**Exercise details**:
Once you find the line with "BARO3 pin SCL: D1 -> D5" in the entries below, return exactly every line from it through the line with "DIGITS3 pin DIO: D8 -> D3".

**Extracted records**:
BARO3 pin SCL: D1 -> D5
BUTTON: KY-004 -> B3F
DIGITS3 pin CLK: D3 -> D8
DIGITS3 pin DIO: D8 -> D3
==
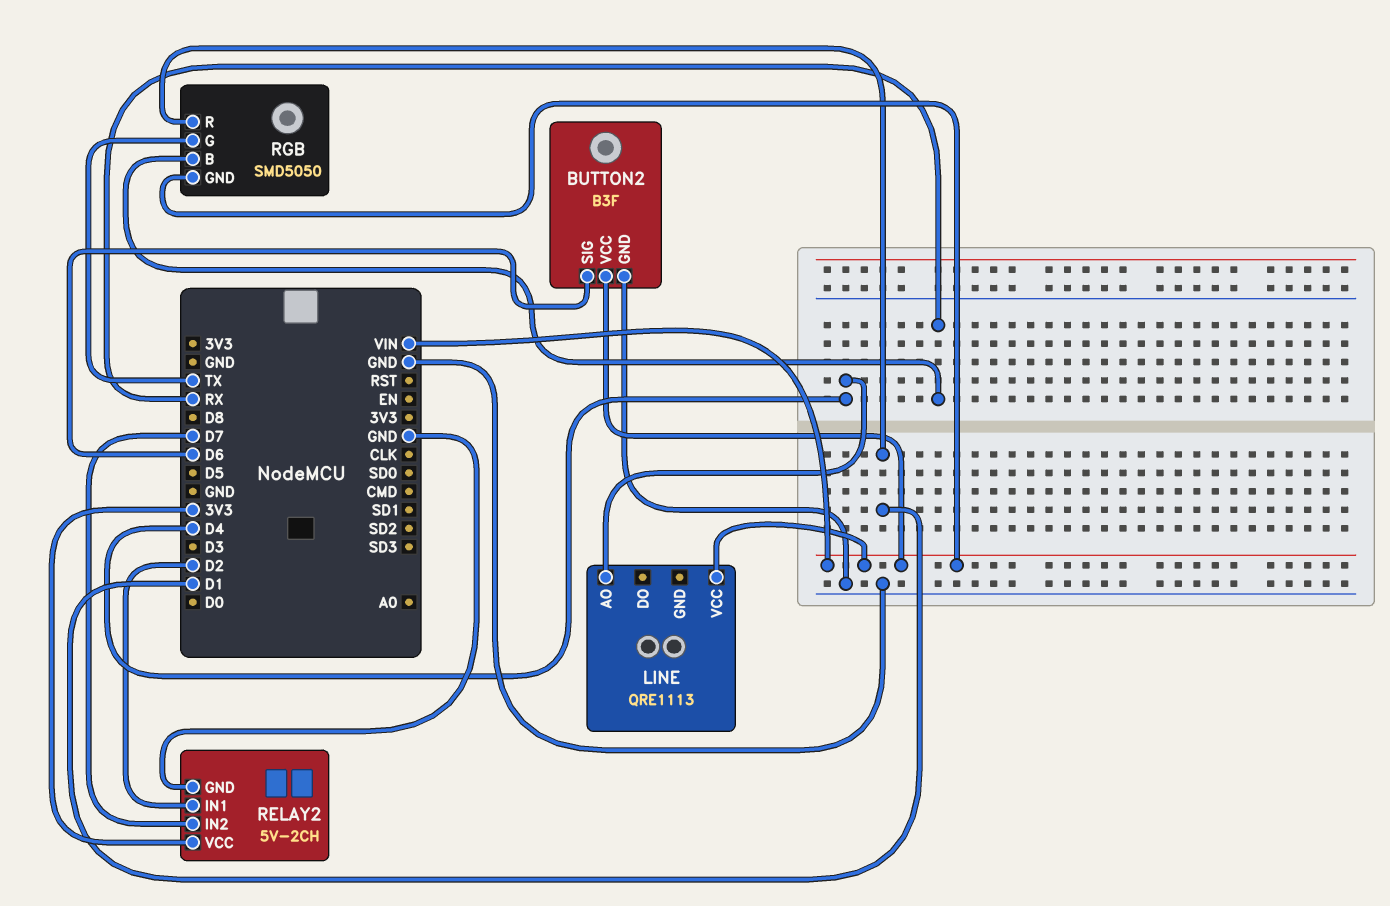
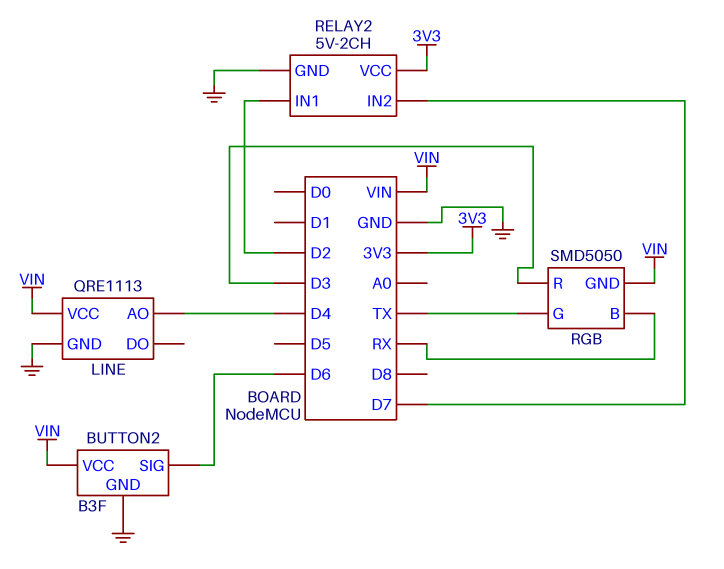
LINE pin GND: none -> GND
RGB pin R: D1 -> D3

**Solution to the exercise**:
BARO3 pin SCL: D1 -> D5
BUTTON: KY-004 -> B3F
DIGITS3 pin CLK: D3 -> D8
DIGITS3 pin DIO: D8 -> D3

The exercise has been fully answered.